> [Work instructions]: From the entries provided below, copy each line that contains the word "rectangle".

> [Records to use]:

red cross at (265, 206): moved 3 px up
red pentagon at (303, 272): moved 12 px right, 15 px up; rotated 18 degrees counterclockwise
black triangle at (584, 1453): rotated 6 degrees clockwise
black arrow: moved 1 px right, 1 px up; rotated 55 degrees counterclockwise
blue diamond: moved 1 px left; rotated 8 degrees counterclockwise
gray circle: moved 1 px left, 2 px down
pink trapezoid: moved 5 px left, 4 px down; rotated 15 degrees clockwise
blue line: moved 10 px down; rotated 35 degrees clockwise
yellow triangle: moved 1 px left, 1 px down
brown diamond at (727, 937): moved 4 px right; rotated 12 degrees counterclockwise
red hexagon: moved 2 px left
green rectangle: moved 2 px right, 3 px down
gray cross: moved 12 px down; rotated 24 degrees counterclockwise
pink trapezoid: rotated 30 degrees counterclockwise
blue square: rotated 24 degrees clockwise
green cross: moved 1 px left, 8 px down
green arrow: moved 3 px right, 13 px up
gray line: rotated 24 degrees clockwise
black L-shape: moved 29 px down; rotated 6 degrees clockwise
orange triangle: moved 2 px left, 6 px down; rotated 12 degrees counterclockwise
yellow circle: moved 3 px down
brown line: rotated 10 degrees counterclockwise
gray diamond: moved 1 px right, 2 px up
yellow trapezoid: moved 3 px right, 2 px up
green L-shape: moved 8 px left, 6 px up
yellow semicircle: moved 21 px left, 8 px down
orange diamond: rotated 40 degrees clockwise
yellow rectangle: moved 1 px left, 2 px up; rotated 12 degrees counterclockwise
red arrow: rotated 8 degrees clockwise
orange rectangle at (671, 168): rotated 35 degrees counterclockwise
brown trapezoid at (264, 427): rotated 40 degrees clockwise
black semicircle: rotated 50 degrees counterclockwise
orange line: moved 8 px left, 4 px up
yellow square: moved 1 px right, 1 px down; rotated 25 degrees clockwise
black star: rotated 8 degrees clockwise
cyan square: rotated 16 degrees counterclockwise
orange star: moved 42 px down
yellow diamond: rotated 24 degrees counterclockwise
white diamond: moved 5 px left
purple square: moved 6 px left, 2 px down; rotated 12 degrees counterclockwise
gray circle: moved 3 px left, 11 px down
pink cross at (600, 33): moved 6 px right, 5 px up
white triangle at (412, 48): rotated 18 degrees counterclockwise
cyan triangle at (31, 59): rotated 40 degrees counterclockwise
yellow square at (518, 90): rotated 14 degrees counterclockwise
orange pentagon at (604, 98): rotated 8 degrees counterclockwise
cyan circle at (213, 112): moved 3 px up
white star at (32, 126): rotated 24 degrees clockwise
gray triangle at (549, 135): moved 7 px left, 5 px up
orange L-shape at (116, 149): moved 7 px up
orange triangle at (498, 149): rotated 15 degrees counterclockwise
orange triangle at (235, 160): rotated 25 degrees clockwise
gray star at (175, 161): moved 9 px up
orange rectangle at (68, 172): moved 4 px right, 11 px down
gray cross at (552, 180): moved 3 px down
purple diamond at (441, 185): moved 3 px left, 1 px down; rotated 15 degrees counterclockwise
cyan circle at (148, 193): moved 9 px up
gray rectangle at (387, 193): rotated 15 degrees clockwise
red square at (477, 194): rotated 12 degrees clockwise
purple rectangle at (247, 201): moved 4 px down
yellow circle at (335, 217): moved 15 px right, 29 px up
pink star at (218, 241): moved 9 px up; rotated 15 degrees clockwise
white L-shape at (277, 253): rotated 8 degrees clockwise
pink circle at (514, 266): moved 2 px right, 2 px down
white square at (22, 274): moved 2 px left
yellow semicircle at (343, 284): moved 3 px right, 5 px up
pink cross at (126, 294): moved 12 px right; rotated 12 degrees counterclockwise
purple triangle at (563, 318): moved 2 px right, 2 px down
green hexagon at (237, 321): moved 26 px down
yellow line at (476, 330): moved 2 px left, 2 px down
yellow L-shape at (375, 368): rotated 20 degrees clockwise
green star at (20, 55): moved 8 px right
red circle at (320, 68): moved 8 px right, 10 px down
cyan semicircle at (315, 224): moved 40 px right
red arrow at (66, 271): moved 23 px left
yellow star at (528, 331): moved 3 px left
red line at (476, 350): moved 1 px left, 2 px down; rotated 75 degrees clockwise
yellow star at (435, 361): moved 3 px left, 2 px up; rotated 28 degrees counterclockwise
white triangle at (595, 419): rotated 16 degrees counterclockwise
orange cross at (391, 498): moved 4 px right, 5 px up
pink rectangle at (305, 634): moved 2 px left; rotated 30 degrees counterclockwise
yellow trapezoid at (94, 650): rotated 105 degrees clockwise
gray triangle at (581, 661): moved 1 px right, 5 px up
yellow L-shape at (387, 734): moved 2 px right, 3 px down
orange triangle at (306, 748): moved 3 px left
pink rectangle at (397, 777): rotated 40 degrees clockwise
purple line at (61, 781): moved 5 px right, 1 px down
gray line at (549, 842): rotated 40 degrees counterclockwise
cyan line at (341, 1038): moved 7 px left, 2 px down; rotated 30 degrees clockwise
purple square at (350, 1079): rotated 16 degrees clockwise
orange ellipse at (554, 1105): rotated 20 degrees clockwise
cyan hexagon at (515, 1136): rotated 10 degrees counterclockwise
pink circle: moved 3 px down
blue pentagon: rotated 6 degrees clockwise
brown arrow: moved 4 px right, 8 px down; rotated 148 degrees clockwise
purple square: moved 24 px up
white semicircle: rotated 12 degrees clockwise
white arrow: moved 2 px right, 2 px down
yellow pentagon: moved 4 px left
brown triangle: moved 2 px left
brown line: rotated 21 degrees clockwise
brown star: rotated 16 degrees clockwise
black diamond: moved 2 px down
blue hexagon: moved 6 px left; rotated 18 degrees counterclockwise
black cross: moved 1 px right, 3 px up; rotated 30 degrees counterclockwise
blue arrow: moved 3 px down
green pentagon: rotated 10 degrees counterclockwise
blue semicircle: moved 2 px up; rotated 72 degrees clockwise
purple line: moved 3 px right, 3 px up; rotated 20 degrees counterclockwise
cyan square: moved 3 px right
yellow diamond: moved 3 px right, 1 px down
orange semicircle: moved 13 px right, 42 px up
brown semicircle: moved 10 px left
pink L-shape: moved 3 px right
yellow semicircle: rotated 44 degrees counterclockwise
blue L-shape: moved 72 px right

> [Output of the task]:
green rectangle: moved 2 px right, 3 px down
yellow rectangle: moved 1 px left, 2 px up; rotated 12 degrees counterclockwise
orange rectangle at (671, 168): rotated 35 degrees counterclockwise
orange rectangle at (68, 172): moved 4 px right, 11 px down
gray rectangle at (387, 193): rotated 15 degrees clockwise
purple rectangle at (247, 201): moved 4 px down
pink rectangle at (305, 634): moved 2 px left; rotated 30 degrees counterclockwise
pink rectangle at (397, 777): rotated 40 degrees clockwise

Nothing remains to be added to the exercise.